--- WHAT YOU ARE ASKED TO DO ---
Skip any pictures. Repeat the data exactly, from its first line through the line that holds "none -> tan tile M8:M13 level 1", both included.

--- RECORDS FOR THIS TASK ---
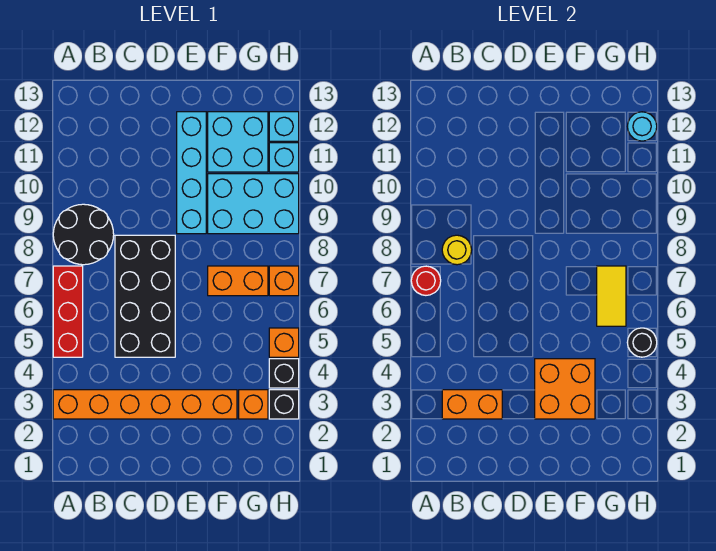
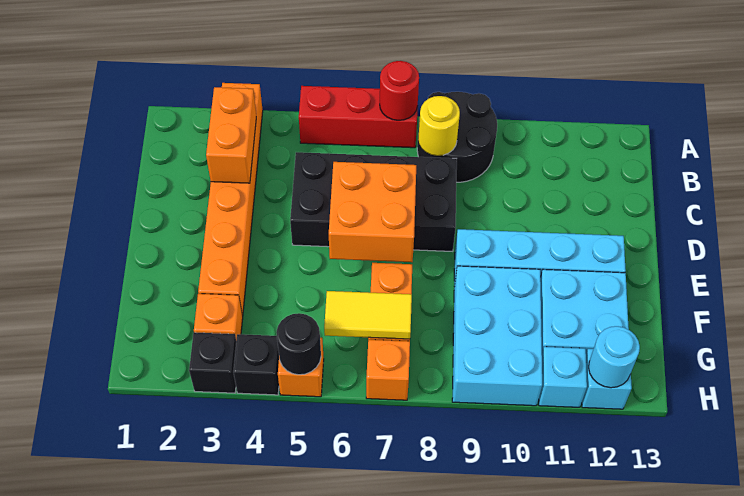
orange brick E3:F4 level 2 -> orange brick D6:E7 level 2

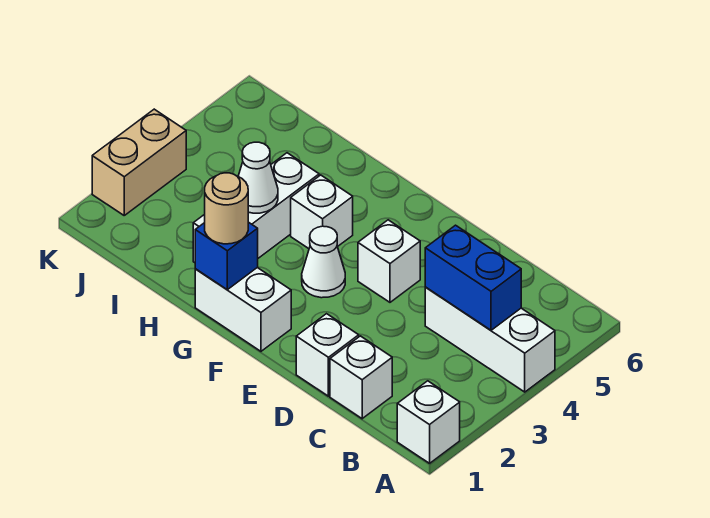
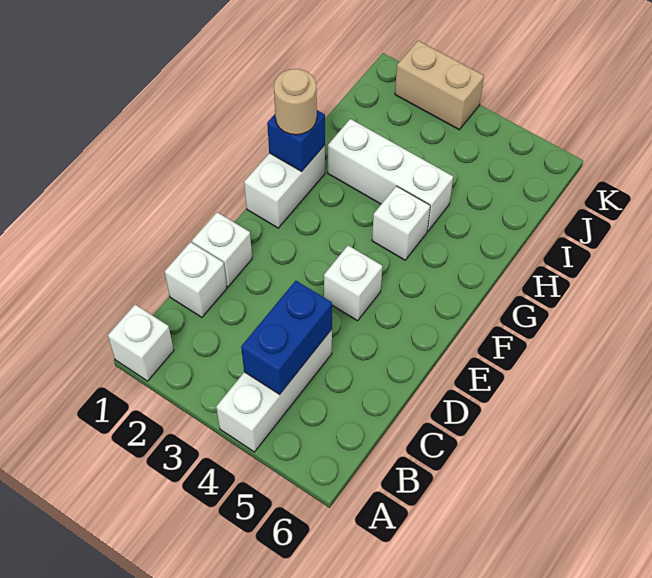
white cone F3 level 1 -> none
white cone H3 level 2 -> none

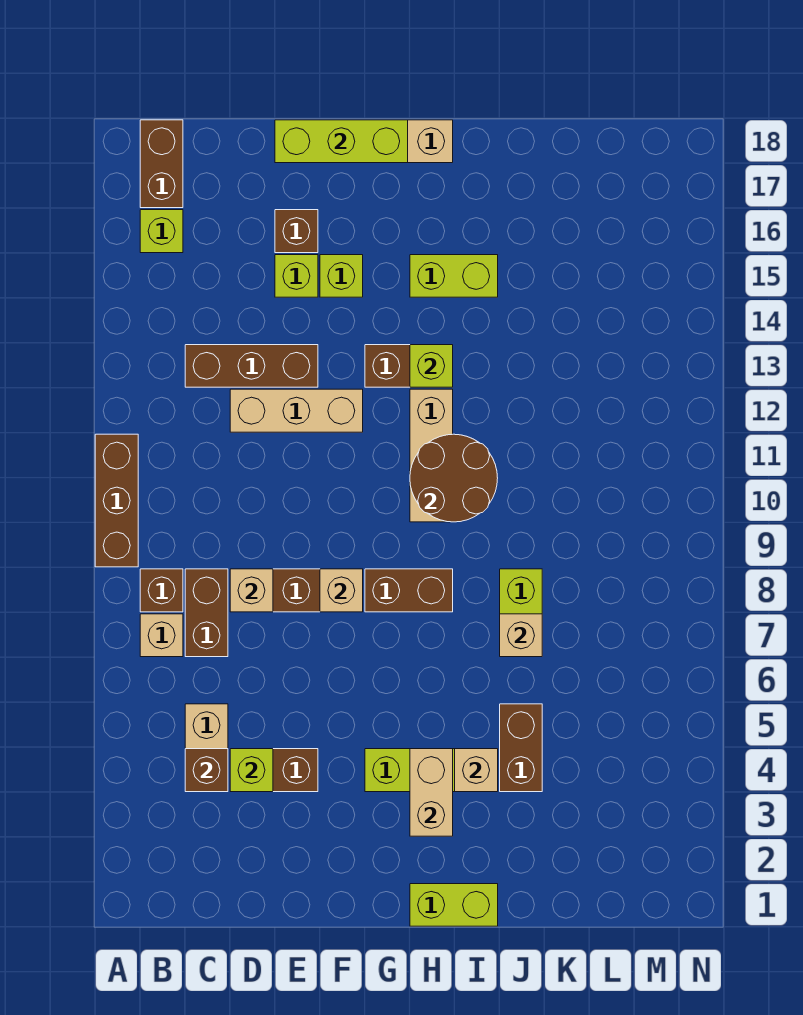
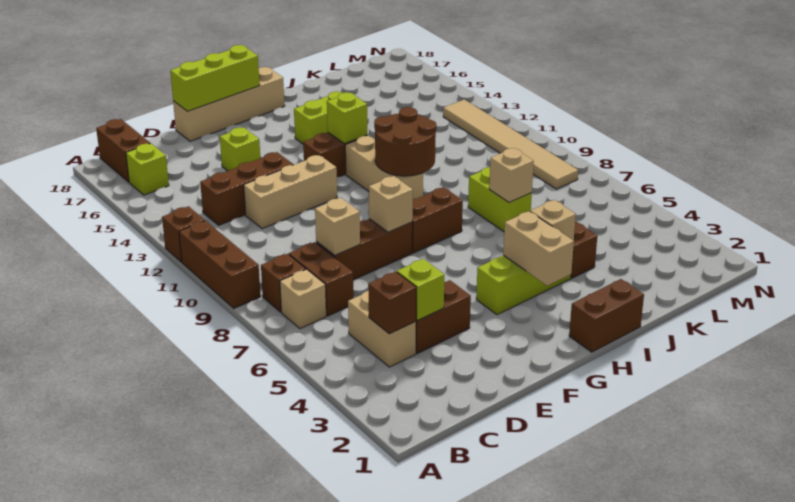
brown brick E16 level 1 -> brown brick A12 level 1
lime brick F15 level 1 -> none
lime brick H1:I1 level 1 -> brown brick H1:I1 level 1
none -> tan tile M8:M13 level 1

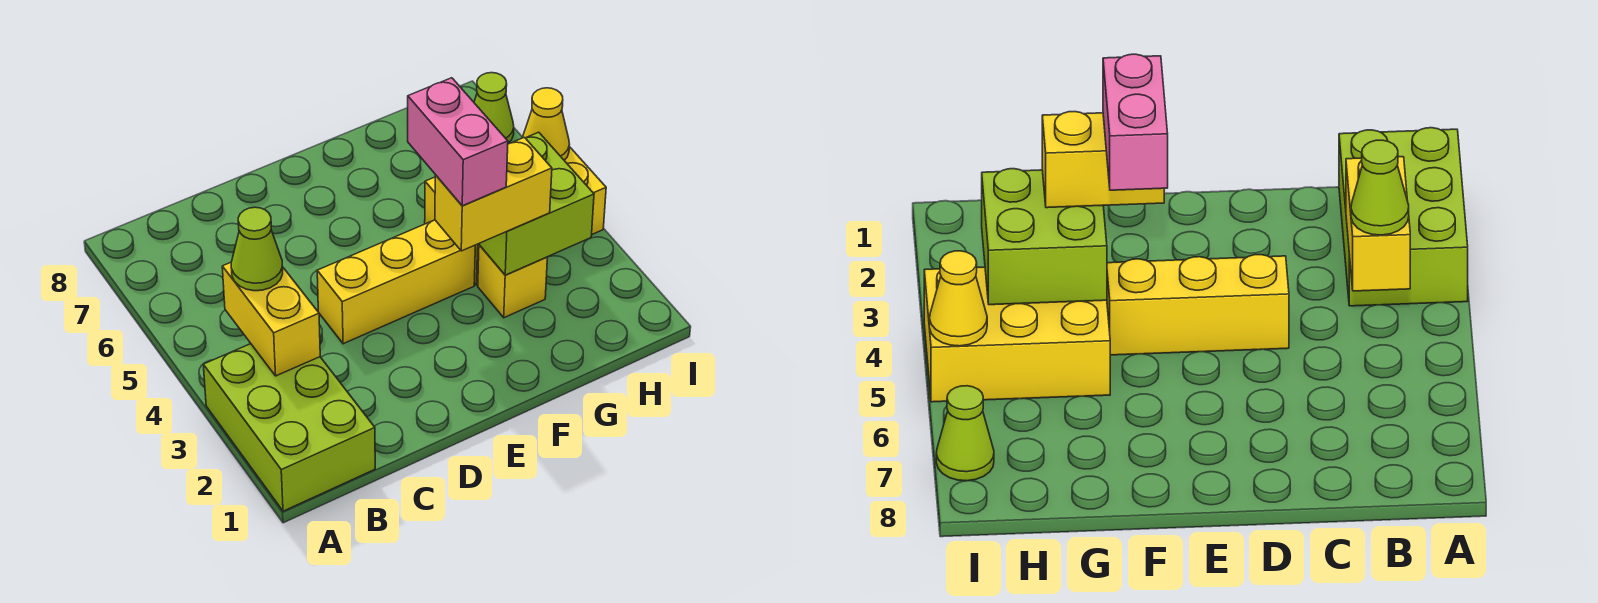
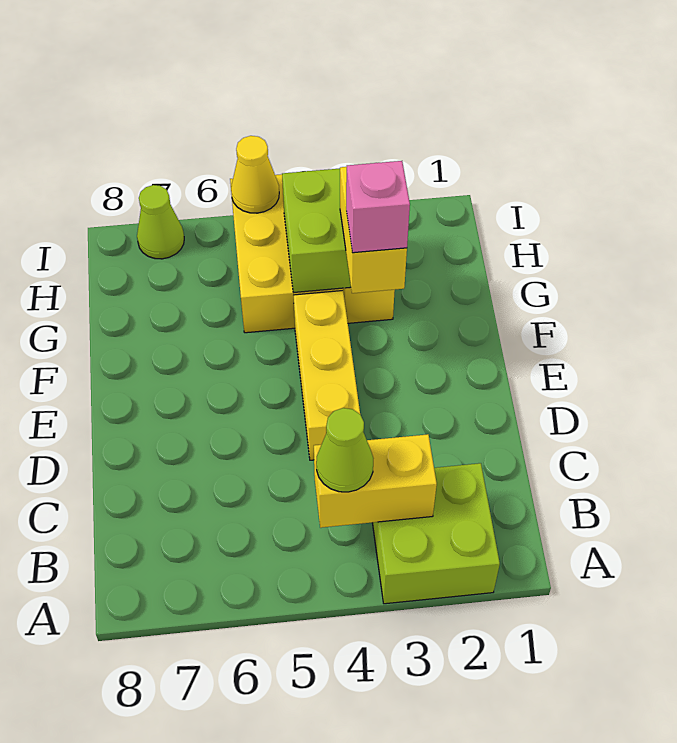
lime brick A1:B3 level 1 -> lime brick A2:B3 level 1
pink brick F3:F4 level 4 -> pink brick F3 level 4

--- SOLUTION TO THIS PROBLEM ---
orange brick E3:F4 level 2 -> orange brick D6:E7 level 2

white cone F3 level 1 -> none
white cone H3 level 2 -> none

brown brick E16 level 1 -> brown brick A12 level 1
lime brick F15 level 1 -> none
lime brick H1:I1 level 1 -> brown brick H1:I1 level 1
none -> tan tile M8:M13 level 1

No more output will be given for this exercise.